## TASK PROMPT
Copy everything in the listing below word for word, apart from any images.

Segment Open

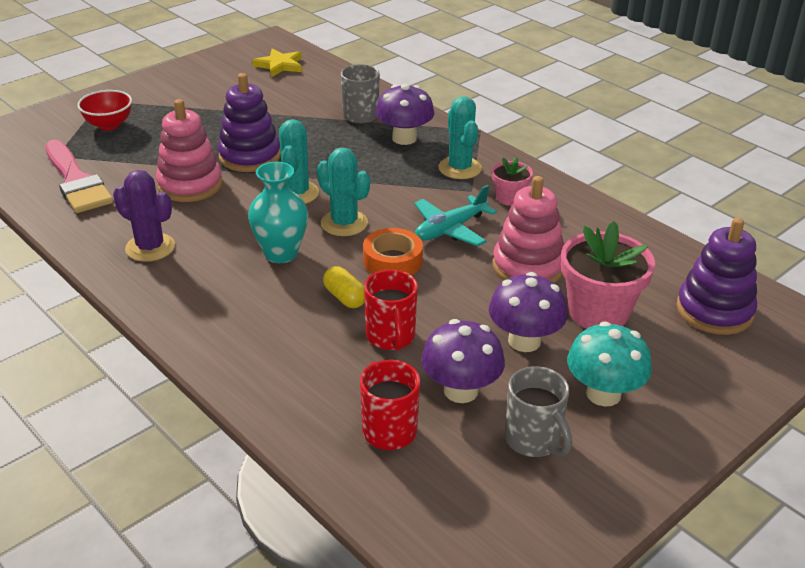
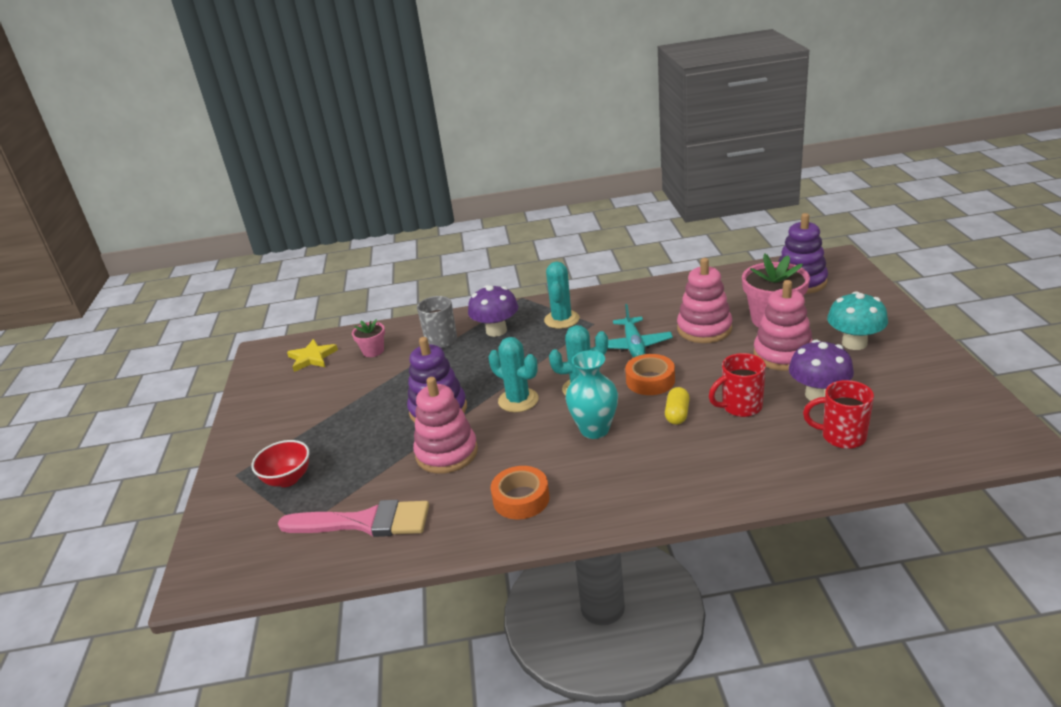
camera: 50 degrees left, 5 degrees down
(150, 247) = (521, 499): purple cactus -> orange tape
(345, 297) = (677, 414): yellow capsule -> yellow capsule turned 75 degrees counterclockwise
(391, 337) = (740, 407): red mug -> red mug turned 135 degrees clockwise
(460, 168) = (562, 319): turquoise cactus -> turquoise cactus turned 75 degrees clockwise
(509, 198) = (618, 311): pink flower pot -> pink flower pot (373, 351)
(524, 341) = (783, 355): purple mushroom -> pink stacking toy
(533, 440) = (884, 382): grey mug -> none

Segment Closed

## FINISHED EXERCISE
camera: 50 degrees left, 5 degrees down
(150, 247) = (521, 499): purple cactus -> orange tape
(345, 297) = (677, 414): yellow capsule -> yellow capsule turned 75 degrees counterclockwise
(391, 337) = (740, 407): red mug -> red mug turned 135 degrees clockwise
(460, 168) = (562, 319): turquoise cactus -> turquoise cactus turned 75 degrees clockwise
(509, 198) = (618, 311): pink flower pot -> pink flower pot (373, 351)
(524, 341) = (783, 355): purple mushroom -> pink stacking toy
(533, 440) = (884, 382): grey mug -> none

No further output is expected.